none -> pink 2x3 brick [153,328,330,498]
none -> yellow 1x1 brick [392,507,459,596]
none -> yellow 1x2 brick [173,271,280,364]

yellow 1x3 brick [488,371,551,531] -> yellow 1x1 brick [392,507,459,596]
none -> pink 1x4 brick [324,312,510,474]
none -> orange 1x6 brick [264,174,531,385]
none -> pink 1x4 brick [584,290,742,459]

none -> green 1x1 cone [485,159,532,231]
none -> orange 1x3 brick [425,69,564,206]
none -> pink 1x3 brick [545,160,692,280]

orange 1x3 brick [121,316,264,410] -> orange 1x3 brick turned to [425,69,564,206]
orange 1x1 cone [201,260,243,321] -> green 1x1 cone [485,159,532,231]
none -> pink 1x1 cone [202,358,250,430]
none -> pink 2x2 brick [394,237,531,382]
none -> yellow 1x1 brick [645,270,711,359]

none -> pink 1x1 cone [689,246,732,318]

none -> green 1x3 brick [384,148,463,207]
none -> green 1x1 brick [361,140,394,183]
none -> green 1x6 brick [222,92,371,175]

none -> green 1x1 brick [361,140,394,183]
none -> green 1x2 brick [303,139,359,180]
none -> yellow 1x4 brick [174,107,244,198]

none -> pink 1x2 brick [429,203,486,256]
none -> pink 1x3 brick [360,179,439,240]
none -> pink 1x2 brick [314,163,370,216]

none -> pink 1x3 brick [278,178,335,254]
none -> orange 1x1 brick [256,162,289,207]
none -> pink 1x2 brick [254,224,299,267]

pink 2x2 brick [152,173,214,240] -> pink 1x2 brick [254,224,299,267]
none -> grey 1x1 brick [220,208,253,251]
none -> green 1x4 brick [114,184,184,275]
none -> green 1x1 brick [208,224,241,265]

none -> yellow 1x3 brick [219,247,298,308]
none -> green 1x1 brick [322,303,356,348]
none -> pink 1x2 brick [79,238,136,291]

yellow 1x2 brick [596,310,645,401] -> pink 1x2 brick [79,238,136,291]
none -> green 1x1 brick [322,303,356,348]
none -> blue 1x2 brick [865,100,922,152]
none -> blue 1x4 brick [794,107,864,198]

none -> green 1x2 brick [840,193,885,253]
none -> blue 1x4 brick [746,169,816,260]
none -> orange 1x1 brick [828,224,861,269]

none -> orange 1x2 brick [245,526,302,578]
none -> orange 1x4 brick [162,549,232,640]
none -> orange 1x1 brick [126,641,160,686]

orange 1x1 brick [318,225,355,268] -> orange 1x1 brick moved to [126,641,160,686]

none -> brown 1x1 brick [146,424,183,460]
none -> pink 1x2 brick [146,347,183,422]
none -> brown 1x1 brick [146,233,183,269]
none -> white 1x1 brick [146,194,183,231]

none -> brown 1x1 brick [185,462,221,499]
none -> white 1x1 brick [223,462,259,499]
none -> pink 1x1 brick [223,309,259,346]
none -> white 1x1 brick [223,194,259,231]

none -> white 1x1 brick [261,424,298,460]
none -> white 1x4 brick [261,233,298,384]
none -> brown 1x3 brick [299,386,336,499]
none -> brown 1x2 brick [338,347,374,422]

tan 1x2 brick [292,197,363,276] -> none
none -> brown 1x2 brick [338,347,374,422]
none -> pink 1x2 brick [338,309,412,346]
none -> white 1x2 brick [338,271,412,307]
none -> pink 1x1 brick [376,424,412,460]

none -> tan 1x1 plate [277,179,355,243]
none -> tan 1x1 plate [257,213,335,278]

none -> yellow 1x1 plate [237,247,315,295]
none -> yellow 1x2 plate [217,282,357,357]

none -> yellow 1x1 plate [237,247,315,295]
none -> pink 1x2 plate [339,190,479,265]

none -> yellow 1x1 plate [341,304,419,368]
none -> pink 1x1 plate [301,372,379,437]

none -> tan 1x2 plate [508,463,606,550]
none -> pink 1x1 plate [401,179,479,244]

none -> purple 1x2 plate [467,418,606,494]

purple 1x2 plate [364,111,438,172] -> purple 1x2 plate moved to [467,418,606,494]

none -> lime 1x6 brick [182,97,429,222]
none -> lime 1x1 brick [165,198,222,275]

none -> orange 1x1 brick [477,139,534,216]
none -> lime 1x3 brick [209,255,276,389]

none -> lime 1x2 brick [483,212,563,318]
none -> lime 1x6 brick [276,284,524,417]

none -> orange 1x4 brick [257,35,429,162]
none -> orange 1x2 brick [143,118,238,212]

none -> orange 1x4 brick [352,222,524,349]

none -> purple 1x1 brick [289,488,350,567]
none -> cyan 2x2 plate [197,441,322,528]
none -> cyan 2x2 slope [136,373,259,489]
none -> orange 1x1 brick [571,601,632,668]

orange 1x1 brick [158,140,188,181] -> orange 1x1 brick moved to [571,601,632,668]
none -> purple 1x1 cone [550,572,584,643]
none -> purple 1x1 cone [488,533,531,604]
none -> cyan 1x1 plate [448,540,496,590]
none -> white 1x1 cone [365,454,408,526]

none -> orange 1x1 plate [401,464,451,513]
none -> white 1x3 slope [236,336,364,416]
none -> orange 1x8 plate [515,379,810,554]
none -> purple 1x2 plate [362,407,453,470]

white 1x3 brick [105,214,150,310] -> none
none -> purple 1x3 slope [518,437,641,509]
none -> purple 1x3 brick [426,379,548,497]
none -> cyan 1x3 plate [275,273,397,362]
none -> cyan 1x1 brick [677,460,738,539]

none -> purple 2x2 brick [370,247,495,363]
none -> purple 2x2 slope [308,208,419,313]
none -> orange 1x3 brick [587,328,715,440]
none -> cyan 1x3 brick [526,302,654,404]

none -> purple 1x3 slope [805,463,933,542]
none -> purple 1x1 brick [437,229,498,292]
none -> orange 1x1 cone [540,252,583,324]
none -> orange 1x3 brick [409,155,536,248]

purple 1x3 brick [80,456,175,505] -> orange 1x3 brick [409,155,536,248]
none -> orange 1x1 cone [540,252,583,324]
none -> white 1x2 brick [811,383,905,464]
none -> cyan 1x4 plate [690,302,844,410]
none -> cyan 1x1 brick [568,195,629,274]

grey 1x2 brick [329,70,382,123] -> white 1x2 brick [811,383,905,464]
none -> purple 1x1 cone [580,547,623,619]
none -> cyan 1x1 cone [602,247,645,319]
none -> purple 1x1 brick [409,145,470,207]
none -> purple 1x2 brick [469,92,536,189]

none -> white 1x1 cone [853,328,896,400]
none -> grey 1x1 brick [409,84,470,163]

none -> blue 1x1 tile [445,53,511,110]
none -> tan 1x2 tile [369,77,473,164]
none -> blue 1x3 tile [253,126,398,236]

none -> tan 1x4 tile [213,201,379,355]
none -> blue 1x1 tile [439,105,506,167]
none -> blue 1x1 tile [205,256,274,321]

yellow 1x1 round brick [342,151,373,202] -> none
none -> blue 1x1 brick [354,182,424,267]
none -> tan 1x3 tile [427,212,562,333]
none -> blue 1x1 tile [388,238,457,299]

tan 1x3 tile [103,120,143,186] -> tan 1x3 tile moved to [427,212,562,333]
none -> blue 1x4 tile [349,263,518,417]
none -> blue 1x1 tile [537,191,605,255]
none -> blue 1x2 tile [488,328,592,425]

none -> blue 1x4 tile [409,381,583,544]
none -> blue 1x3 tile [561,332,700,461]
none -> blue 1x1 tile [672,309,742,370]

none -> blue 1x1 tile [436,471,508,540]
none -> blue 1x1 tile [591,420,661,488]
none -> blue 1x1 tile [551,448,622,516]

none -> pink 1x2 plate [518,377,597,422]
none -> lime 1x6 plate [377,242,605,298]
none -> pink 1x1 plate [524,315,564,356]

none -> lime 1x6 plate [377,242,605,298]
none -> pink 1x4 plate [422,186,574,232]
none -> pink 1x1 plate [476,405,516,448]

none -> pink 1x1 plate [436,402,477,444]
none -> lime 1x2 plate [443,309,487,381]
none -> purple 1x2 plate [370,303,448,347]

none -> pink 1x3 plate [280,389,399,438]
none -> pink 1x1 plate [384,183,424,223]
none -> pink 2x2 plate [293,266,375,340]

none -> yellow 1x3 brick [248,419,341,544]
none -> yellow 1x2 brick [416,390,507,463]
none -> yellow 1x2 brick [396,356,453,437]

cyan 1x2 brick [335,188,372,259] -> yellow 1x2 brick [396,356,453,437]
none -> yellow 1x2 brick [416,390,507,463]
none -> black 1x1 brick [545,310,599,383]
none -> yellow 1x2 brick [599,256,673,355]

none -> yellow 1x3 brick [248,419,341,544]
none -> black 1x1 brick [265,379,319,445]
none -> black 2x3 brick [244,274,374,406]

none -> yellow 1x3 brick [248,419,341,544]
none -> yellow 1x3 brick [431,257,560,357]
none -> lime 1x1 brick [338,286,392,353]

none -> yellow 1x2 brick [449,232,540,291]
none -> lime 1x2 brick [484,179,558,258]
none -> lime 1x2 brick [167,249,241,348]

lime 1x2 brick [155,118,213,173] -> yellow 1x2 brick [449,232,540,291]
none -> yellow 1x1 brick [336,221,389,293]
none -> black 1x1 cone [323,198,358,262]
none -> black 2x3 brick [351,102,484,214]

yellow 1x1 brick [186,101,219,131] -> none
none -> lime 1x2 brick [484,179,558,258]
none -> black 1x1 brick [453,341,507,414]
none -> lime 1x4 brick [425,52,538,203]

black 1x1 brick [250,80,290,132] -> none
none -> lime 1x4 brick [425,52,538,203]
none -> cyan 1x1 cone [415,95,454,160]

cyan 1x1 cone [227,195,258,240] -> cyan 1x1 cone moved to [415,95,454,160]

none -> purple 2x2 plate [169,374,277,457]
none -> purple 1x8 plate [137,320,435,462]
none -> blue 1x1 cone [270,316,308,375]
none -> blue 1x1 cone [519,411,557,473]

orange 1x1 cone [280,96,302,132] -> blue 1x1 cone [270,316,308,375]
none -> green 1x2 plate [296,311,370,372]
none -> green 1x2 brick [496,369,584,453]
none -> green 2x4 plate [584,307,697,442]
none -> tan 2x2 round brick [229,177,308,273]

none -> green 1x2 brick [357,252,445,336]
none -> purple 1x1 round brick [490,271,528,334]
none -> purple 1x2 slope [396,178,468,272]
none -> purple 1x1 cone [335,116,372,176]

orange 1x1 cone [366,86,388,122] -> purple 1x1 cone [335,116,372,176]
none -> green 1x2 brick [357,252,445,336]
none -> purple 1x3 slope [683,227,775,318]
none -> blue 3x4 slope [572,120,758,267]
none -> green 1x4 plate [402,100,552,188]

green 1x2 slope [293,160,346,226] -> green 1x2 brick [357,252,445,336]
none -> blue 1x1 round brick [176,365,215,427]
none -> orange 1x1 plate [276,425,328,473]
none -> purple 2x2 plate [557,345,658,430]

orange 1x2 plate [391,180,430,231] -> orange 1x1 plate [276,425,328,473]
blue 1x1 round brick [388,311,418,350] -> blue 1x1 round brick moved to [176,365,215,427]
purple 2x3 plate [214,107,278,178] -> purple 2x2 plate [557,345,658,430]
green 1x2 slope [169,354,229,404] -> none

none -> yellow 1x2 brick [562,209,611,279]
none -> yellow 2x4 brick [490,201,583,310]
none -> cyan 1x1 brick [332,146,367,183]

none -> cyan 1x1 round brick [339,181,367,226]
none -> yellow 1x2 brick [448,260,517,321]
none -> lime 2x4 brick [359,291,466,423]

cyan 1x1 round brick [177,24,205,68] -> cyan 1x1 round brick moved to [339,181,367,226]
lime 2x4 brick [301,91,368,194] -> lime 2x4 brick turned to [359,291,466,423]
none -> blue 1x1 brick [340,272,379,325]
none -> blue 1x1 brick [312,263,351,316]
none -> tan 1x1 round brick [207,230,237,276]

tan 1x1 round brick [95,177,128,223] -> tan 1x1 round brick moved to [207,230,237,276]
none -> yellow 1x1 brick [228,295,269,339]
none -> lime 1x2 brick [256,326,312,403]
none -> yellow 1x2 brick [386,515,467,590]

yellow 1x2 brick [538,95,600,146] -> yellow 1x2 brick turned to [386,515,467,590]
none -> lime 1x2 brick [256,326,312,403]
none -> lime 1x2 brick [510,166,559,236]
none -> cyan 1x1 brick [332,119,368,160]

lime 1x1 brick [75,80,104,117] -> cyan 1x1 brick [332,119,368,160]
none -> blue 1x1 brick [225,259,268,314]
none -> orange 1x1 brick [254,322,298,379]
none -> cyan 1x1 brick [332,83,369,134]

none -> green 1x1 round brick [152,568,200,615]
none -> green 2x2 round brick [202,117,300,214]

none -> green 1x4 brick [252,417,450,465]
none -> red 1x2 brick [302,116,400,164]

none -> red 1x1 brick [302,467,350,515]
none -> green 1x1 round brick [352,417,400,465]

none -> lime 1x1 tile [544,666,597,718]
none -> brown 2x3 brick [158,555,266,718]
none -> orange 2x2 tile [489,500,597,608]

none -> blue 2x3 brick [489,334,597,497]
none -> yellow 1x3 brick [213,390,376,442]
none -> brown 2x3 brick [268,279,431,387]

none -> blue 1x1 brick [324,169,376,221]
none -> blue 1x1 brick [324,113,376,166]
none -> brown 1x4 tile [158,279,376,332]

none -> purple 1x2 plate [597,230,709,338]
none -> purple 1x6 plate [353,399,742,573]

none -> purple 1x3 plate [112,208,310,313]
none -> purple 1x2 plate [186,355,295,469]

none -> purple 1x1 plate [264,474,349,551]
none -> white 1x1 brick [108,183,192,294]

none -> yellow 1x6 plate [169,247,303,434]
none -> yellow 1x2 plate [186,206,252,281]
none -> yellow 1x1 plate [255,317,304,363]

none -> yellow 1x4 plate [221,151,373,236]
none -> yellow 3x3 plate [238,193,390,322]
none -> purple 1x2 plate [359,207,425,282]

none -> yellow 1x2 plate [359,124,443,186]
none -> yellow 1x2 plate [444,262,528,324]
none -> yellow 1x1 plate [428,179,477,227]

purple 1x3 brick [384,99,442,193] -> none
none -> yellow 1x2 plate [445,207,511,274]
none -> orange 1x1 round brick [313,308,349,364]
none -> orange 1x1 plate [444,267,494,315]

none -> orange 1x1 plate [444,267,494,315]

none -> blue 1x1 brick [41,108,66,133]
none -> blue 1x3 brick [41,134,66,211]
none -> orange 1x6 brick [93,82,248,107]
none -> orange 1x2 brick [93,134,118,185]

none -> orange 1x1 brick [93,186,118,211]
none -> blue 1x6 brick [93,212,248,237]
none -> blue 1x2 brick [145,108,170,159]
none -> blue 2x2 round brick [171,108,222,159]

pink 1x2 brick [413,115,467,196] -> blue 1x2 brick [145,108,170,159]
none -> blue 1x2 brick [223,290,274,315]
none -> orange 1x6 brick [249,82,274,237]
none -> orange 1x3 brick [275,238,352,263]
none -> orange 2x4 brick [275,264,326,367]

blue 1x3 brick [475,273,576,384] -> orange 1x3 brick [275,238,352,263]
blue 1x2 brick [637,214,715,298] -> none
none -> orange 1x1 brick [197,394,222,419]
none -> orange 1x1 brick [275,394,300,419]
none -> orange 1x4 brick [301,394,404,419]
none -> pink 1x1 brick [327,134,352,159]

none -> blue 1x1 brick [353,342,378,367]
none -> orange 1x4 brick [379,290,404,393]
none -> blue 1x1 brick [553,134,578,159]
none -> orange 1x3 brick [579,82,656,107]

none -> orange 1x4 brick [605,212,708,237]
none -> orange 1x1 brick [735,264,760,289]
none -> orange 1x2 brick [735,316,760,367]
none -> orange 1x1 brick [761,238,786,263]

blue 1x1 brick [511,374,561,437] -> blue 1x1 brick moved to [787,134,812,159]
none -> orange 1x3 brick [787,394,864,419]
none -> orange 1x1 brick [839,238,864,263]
- - - - -
Your assignment |
Reproduce only the lines above spanning from the line containing "none -> white 1x1 cone [365,454,408,526]" through the line containing "none -> white 1x1 cone [853,328,896,400]", word for word.

Expected output |
none -> white 1x1 cone [365,454,408,526]

none -> orange 1x1 plate [401,464,451,513]
none -> white 1x3 slope [236,336,364,416]
none -> orange 1x8 plate [515,379,810,554]
none -> purple 1x2 plate [362,407,453,470]

white 1x3 brick [105,214,150,310] -> none
none -> purple 1x3 slope [518,437,641,509]
none -> purple 1x3 brick [426,379,548,497]
none -> cyan 1x3 plate [275,273,397,362]
none -> cyan 1x1 brick [677,460,738,539]

none -> purple 2x2 brick [370,247,495,363]
none -> purple 2x2 slope [308,208,419,313]
none -> orange 1x3 brick [587,328,715,440]
none -> cyan 1x3 brick [526,302,654,404]

none -> purple 1x3 slope [805,463,933,542]
none -> purple 1x1 brick [437,229,498,292]
none -> orange 1x1 cone [540,252,583,324]
none -> orange 1x3 brick [409,155,536,248]

purple 1x3 brick [80,456,175,505] -> orange 1x3 brick [409,155,536,248]
none -> orange 1x1 cone [540,252,583,324]
none -> white 1x2 brick [811,383,905,464]
none -> cyan 1x4 plate [690,302,844,410]
none -> cyan 1x1 brick [568,195,629,274]

grey 1x2 brick [329,70,382,123] -> white 1x2 brick [811,383,905,464]
none -> purple 1x1 cone [580,547,623,619]
none -> cyan 1x1 cone [602,247,645,319]
none -> purple 1x1 brick [409,145,470,207]
none -> purple 1x2 brick [469,92,536,189]

none -> white 1x1 cone [853,328,896,400]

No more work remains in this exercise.